▸ **ASSIGNMENT**:
Find the line containing "orange carrot: 5 -> 4" in the entries; transcribe it and all remaining lines through the end, exactly as they appear, but not the pictures.

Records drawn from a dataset
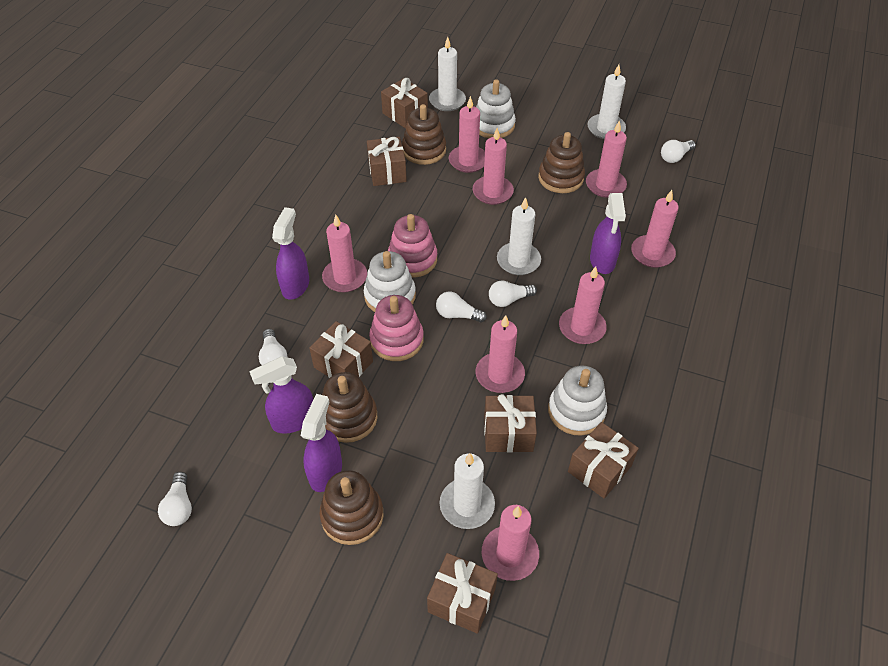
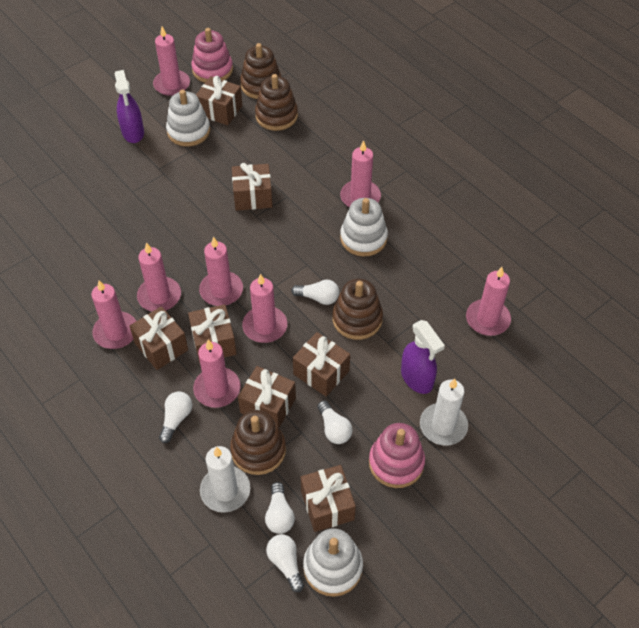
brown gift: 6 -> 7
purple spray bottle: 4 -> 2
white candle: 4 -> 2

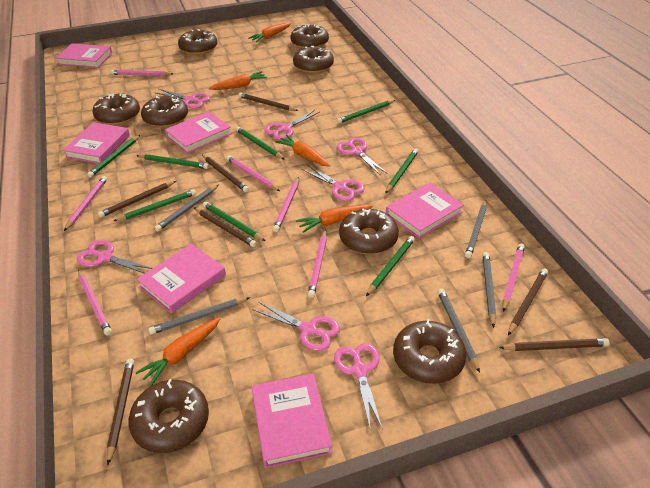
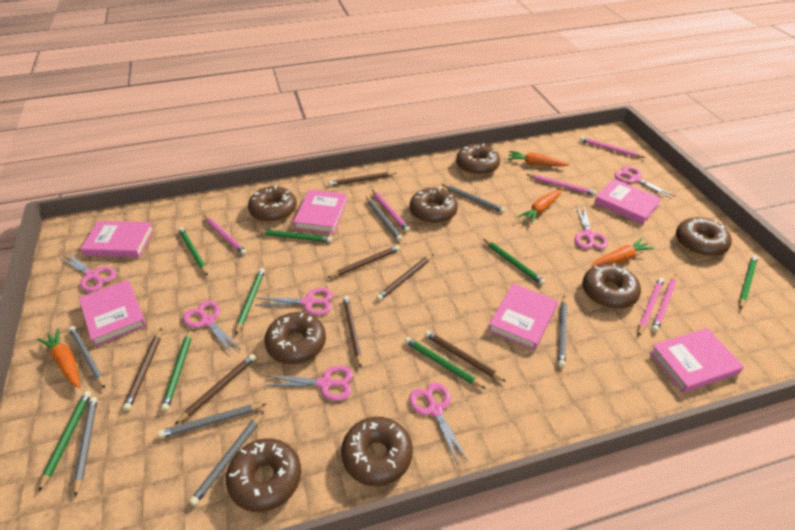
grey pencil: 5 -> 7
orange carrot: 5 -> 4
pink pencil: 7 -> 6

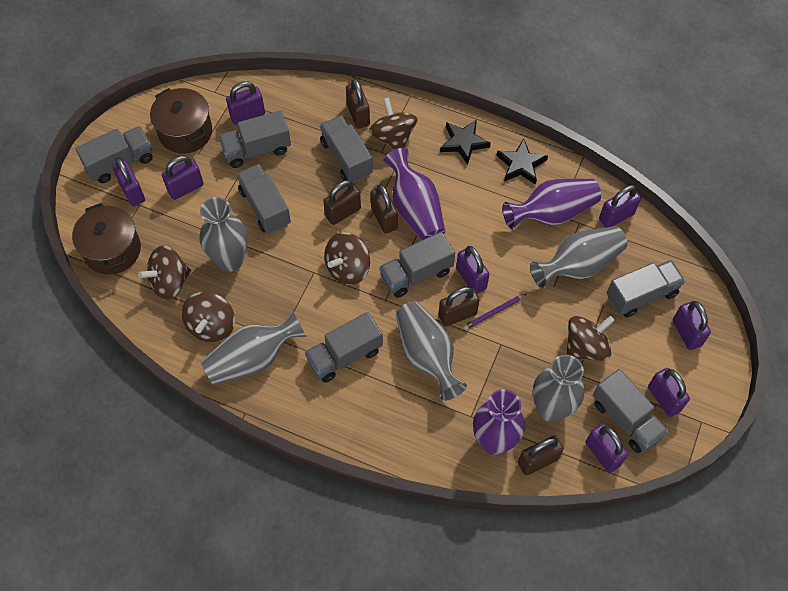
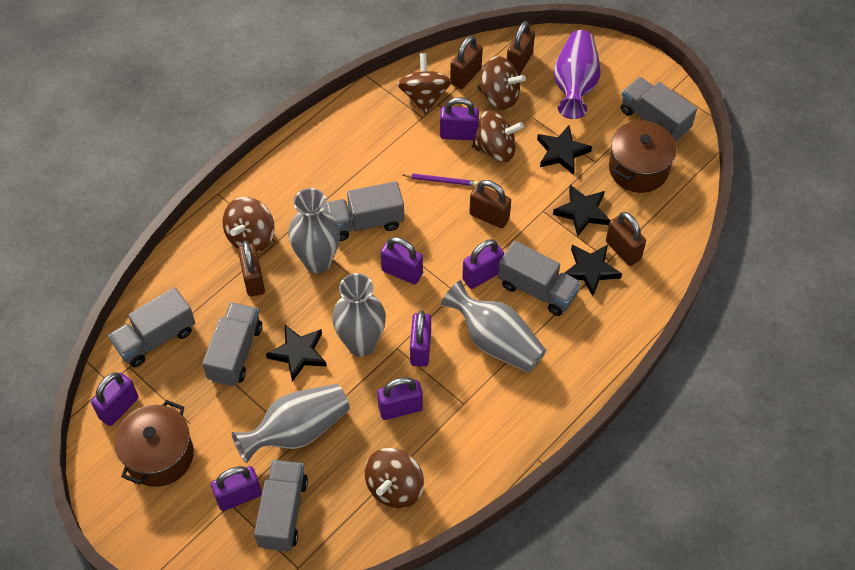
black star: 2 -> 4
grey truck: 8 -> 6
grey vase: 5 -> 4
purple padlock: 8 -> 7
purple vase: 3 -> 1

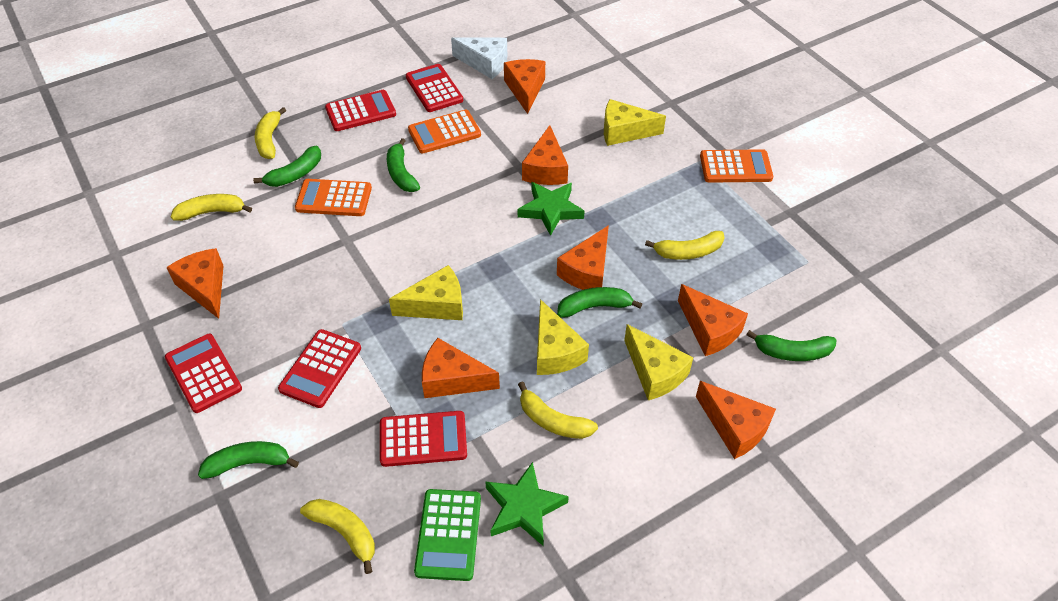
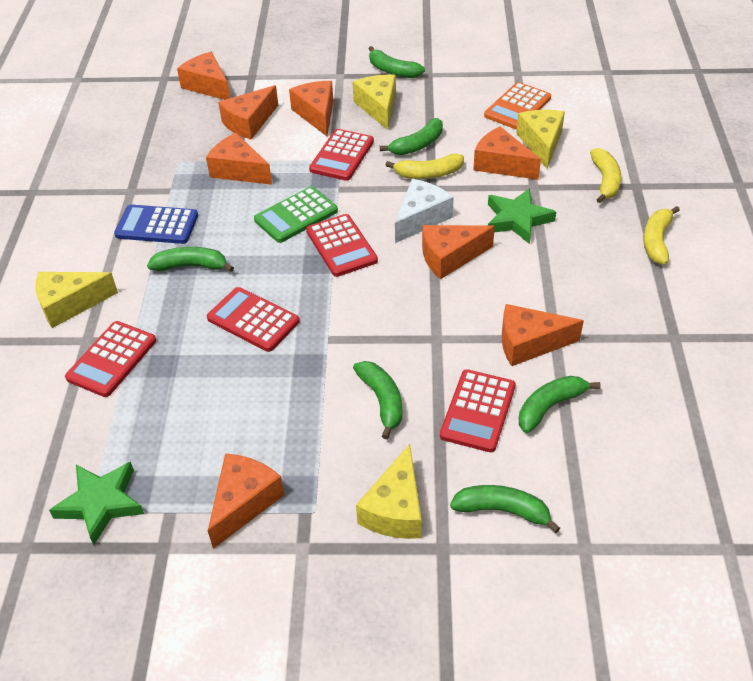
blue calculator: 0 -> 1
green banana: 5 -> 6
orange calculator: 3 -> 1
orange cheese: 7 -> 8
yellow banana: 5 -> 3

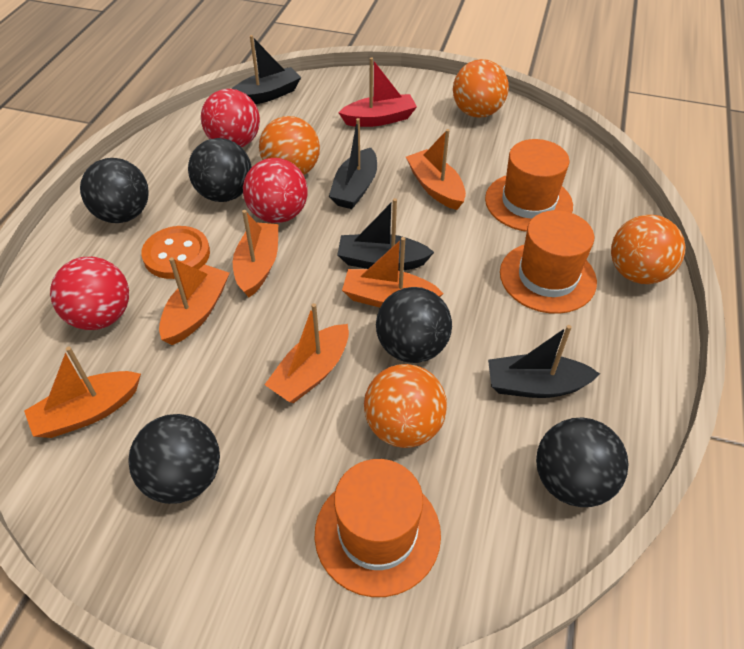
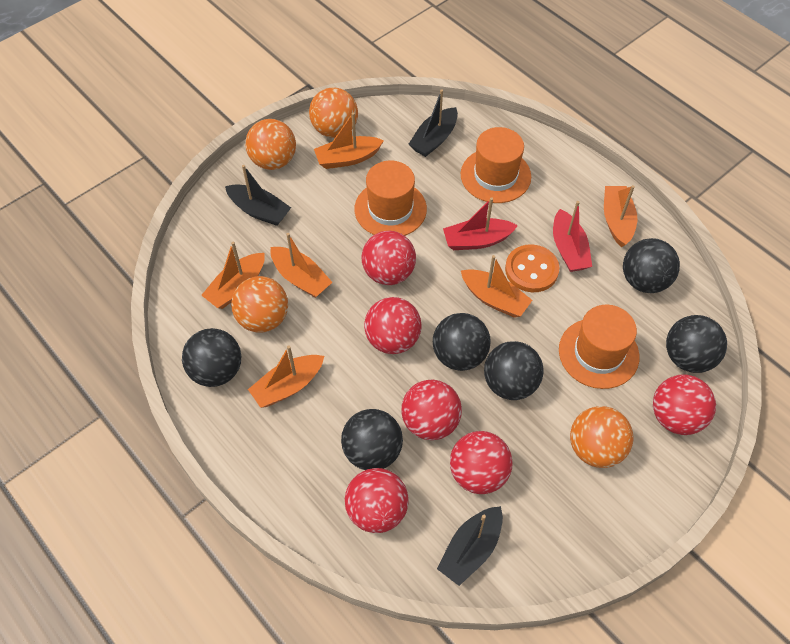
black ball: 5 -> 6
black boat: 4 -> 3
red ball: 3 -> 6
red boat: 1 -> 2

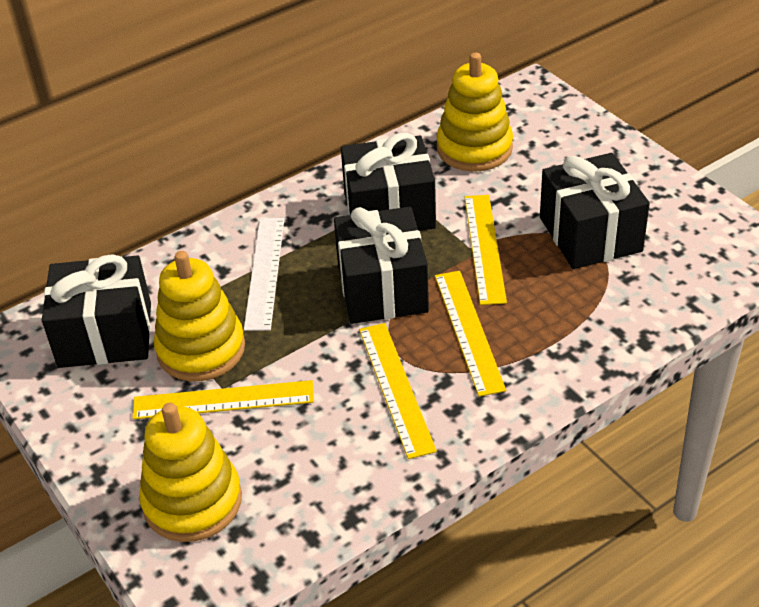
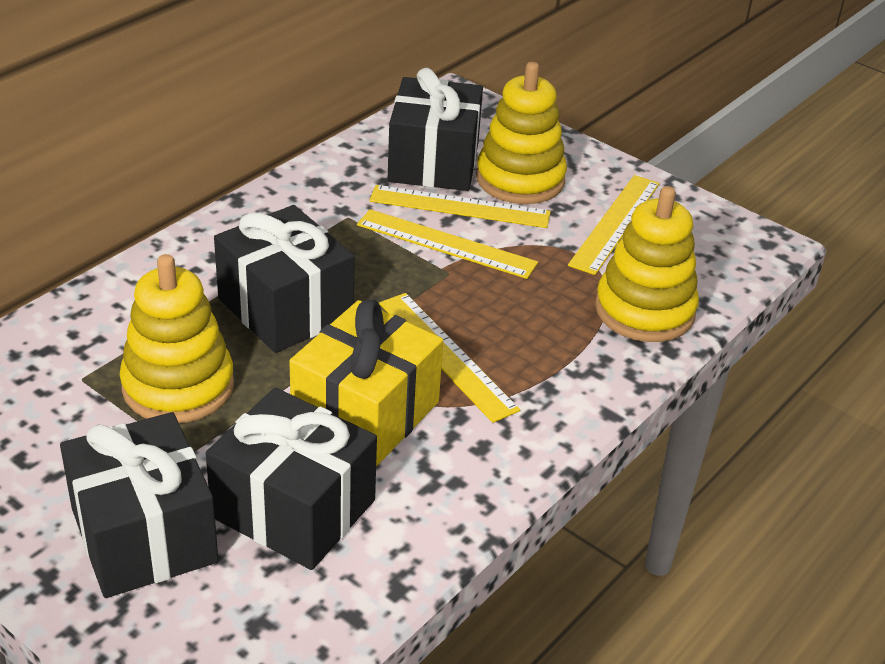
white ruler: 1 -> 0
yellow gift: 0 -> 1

▸ **RESULT**:
orange carrot: 5 -> 4
pink pencil: 7 -> 6

black star: 2 -> 4
grey truck: 8 -> 6
grey vase: 5 -> 4
purple padlock: 8 -> 7
purple vase: 3 -> 1

blue calculator: 0 -> 1
green banana: 5 -> 6
orange calculator: 3 -> 1
orange cheese: 7 -> 8
yellow banana: 5 -> 3

black ball: 5 -> 6
black boat: 4 -> 3
red ball: 3 -> 6
red boat: 1 -> 2

white ruler: 1 -> 0
yellow gift: 0 -> 1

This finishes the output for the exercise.